From the data below, repeat exactly the lines from the line with "(346, 280) = (106, 260): brown" to the line with "(653, 296) = (339, 555): none -> blue pencil", both included.

*** Data ***

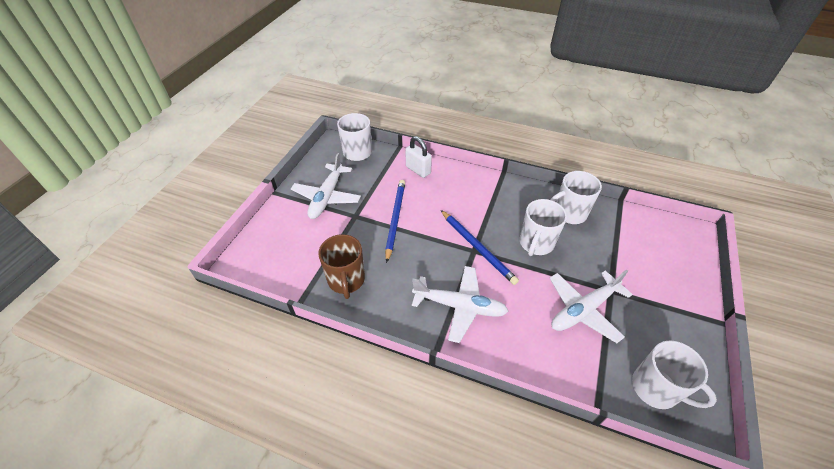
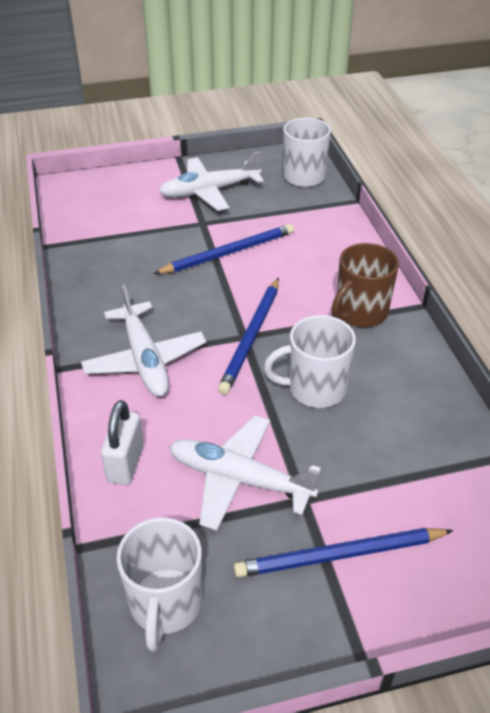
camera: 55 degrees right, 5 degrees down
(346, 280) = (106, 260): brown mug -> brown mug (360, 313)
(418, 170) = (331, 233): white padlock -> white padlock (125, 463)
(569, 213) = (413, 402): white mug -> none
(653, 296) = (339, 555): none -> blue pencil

*** End of Data ***
*** Data ***

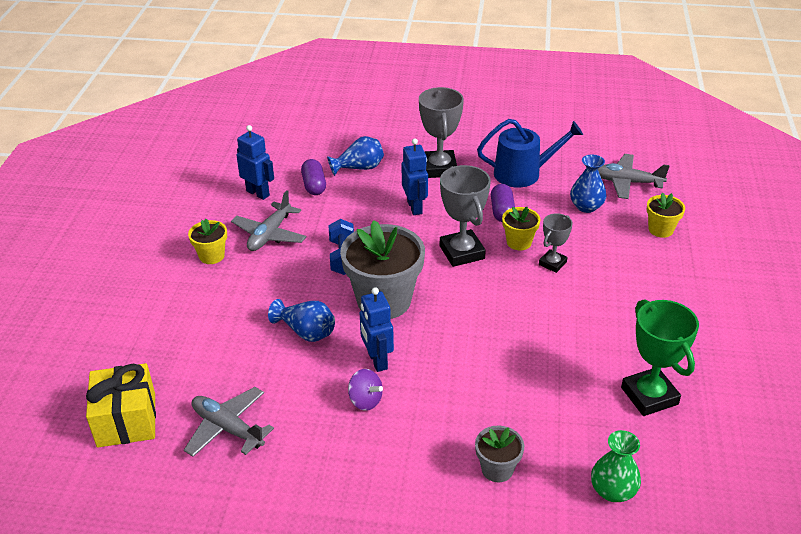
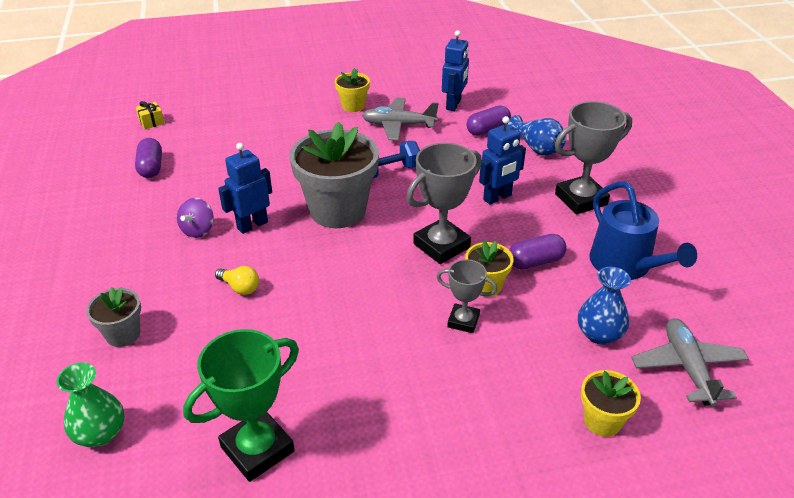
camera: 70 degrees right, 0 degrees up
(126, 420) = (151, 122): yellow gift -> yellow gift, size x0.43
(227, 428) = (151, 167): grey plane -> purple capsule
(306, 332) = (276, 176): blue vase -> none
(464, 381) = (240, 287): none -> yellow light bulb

*** End of Data ***

_Task solution_
(346, 280) = (106, 260): brown mug -> brown mug (360, 313)
(418, 170) = (331, 233): white padlock -> white padlock (125, 463)
(569, 213) = (413, 402): white mug -> none
(653, 296) = (339, 555): none -> blue pencil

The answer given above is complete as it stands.